▶ **What you should do**
From the first line of the data through the line containing "none -> lime brick C8 level 3", transcribe each line exactly. Pictures do not belong in the copy.

▶ **Provided data**
....................

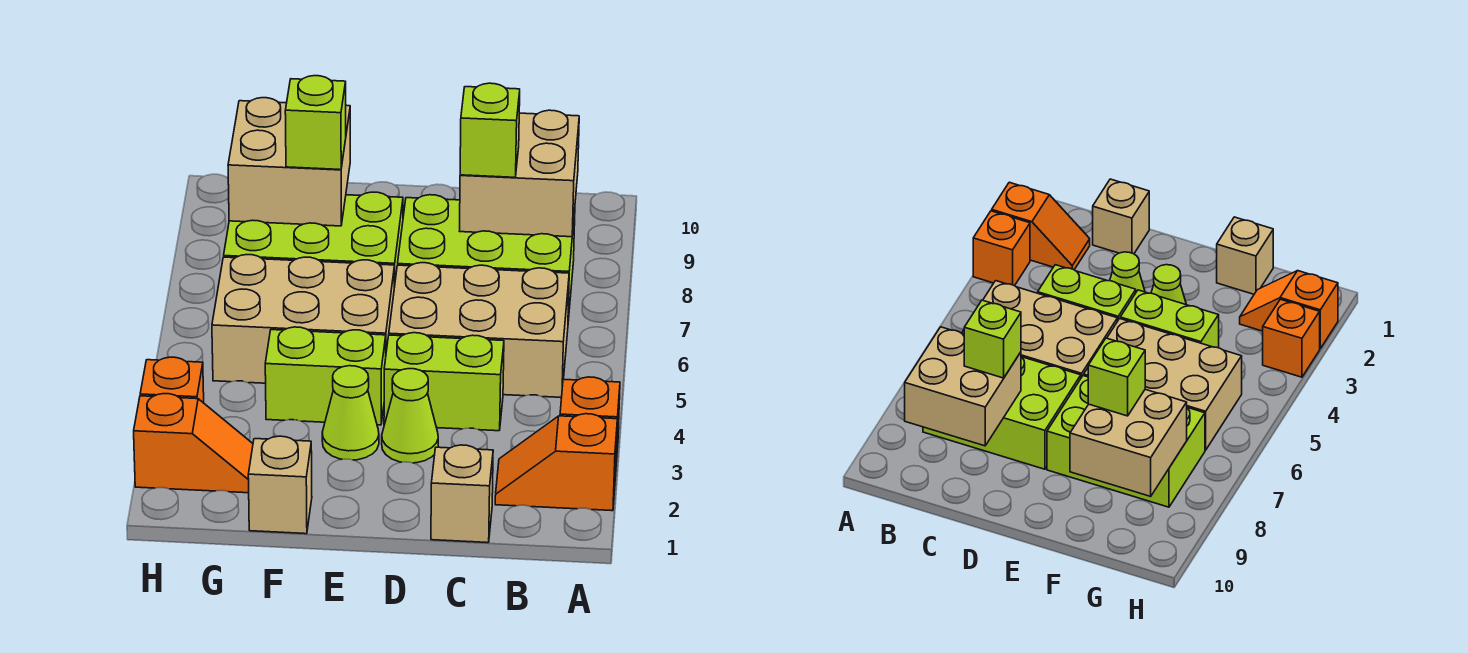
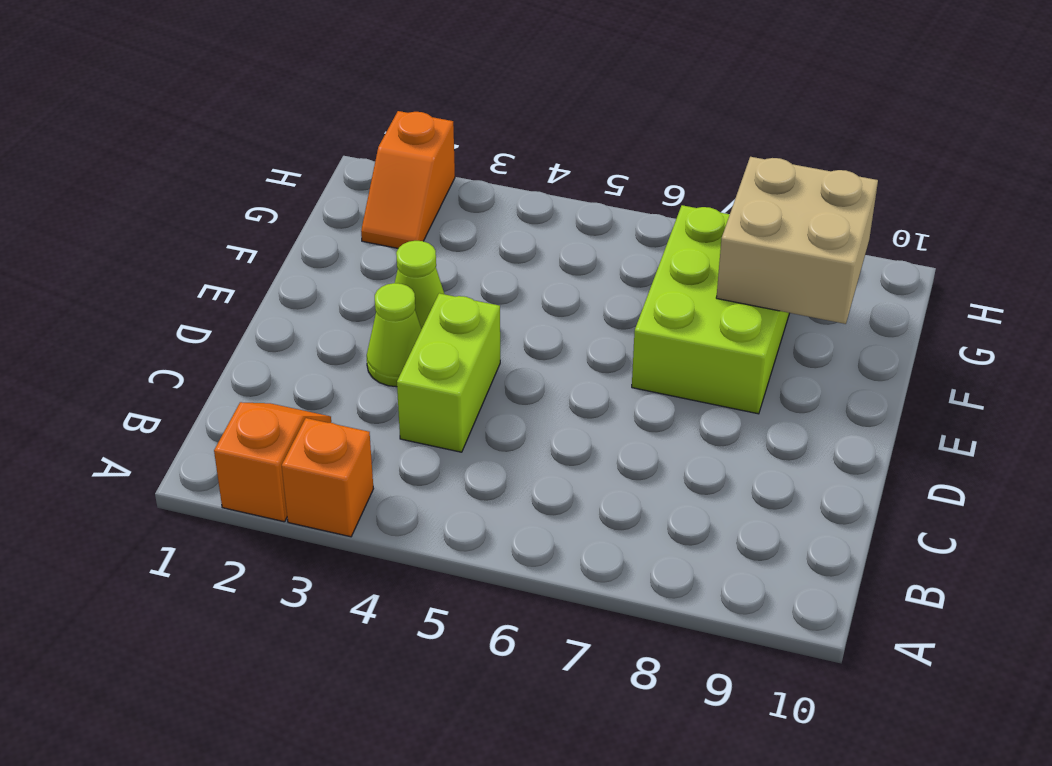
none -> tan brick B5:D6 level 1
none -> lime brick B7:D8 level 1
none -> tan brick C1 level 1

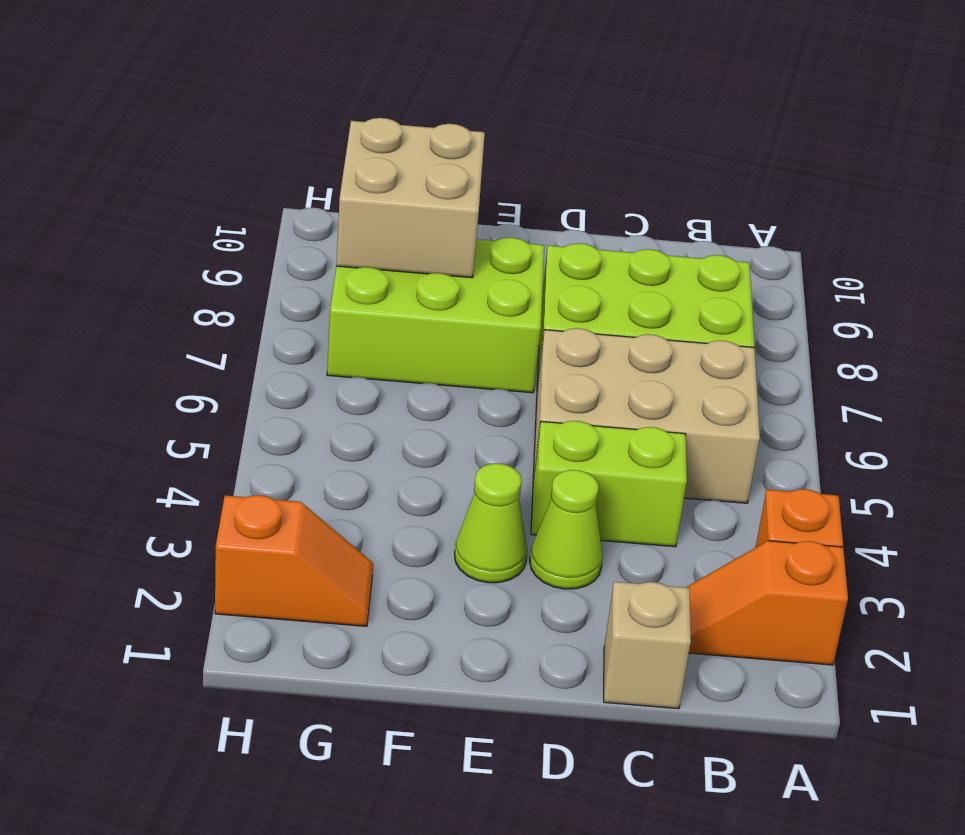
none -> lime brick E4:F4 level 1
none -> tan brick E5:G6 level 1
none -> tan brick F1 level 1

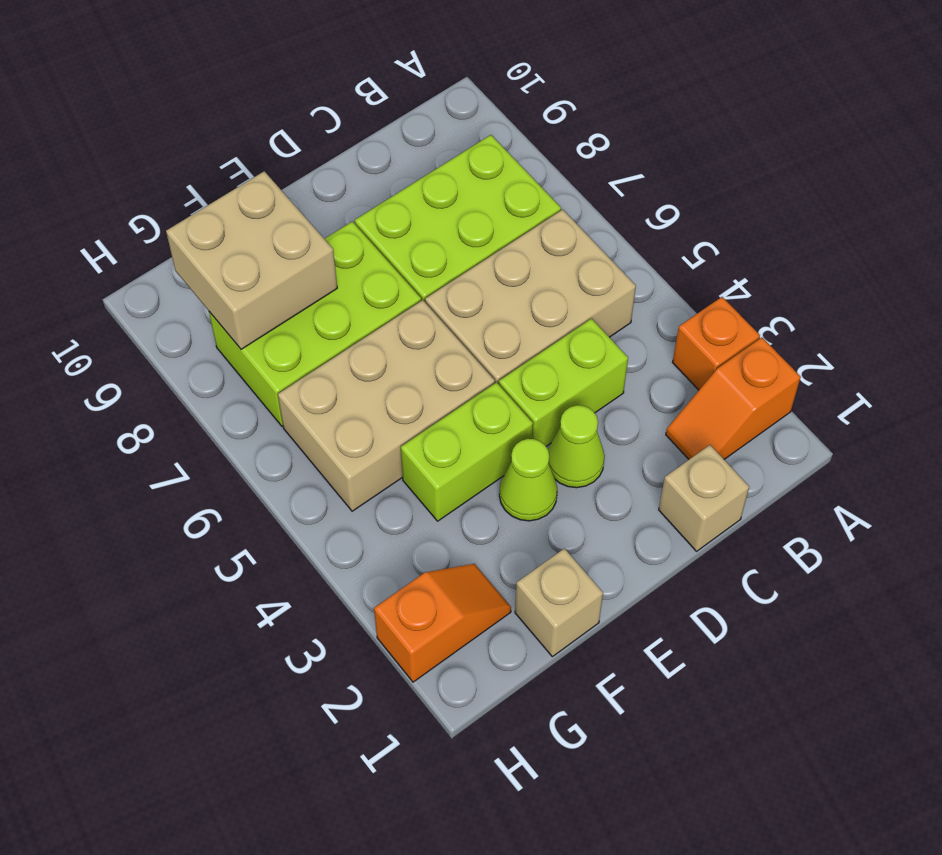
none -> orange brick H3 level 1
none -> tan brick B8:C9 level 2
none -> lime brick C8 level 3

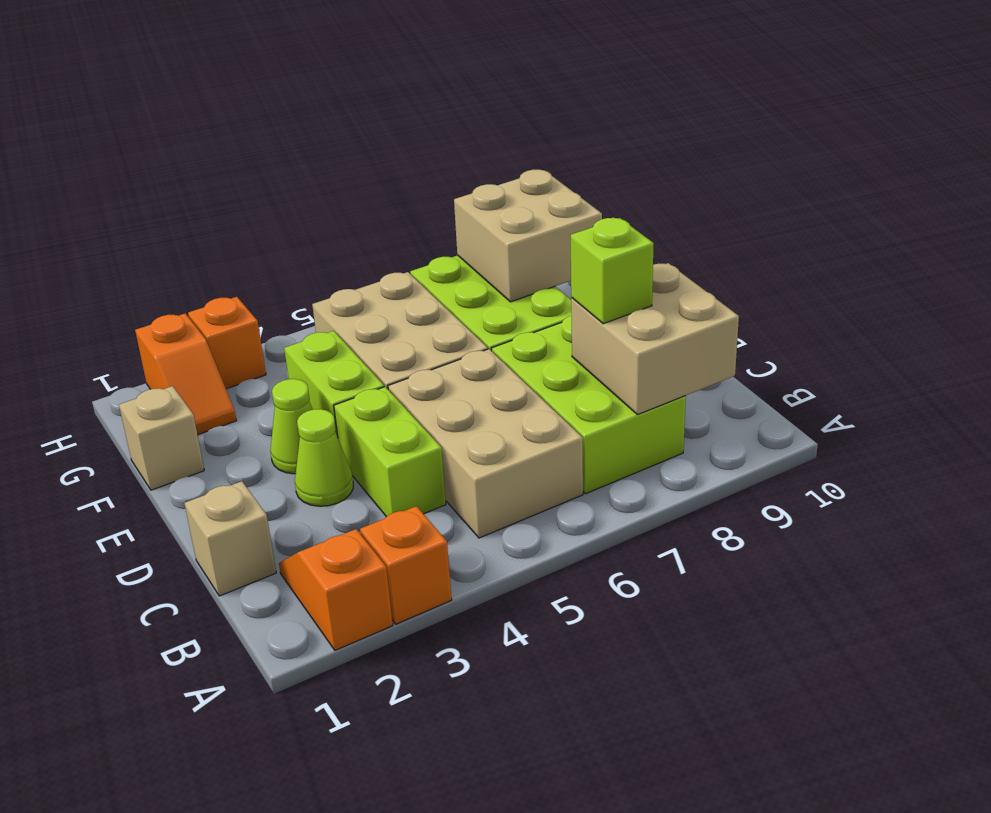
none -> lime brick F8 level 3

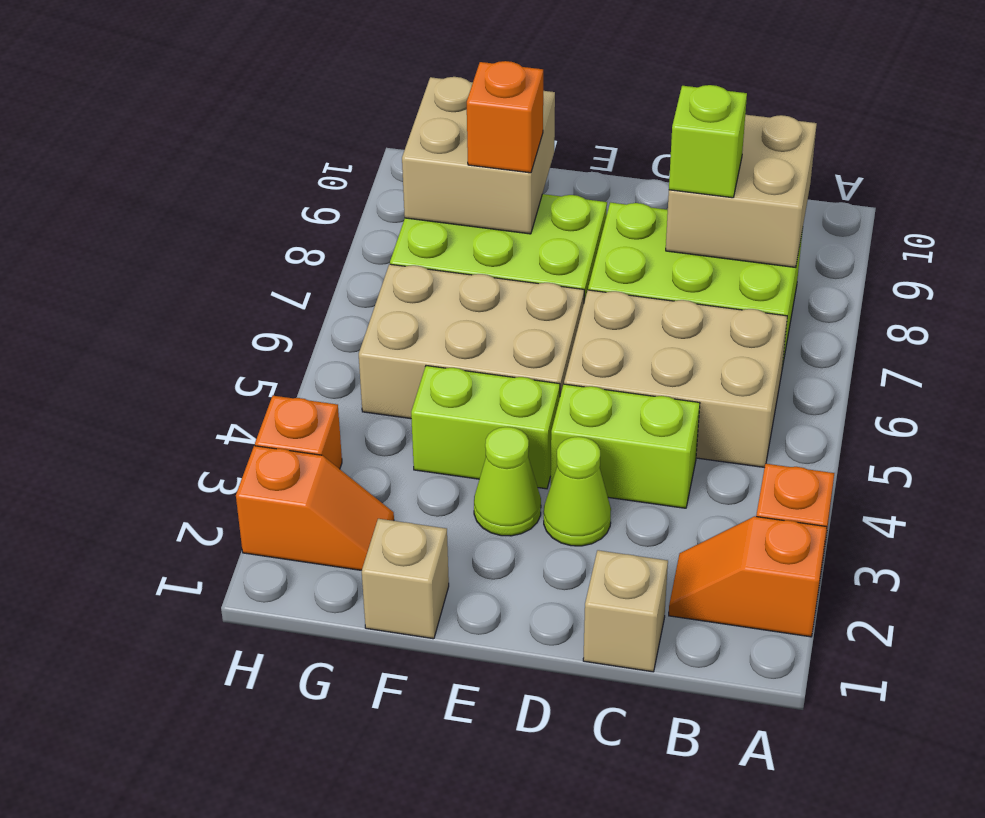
orange brick F8 level 3 -> lime brick F8 level 3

....................

▶ **Result of this exercise**
none -> tan brick B5:D6 level 1
none -> lime brick B7:D8 level 1
none -> tan brick C1 level 1

none -> lime brick E4:F4 level 1
none -> tan brick E5:G6 level 1
none -> tan brick F1 level 1

none -> orange brick H3 level 1
none -> tan brick B8:C9 level 2
none -> lime brick C8 level 3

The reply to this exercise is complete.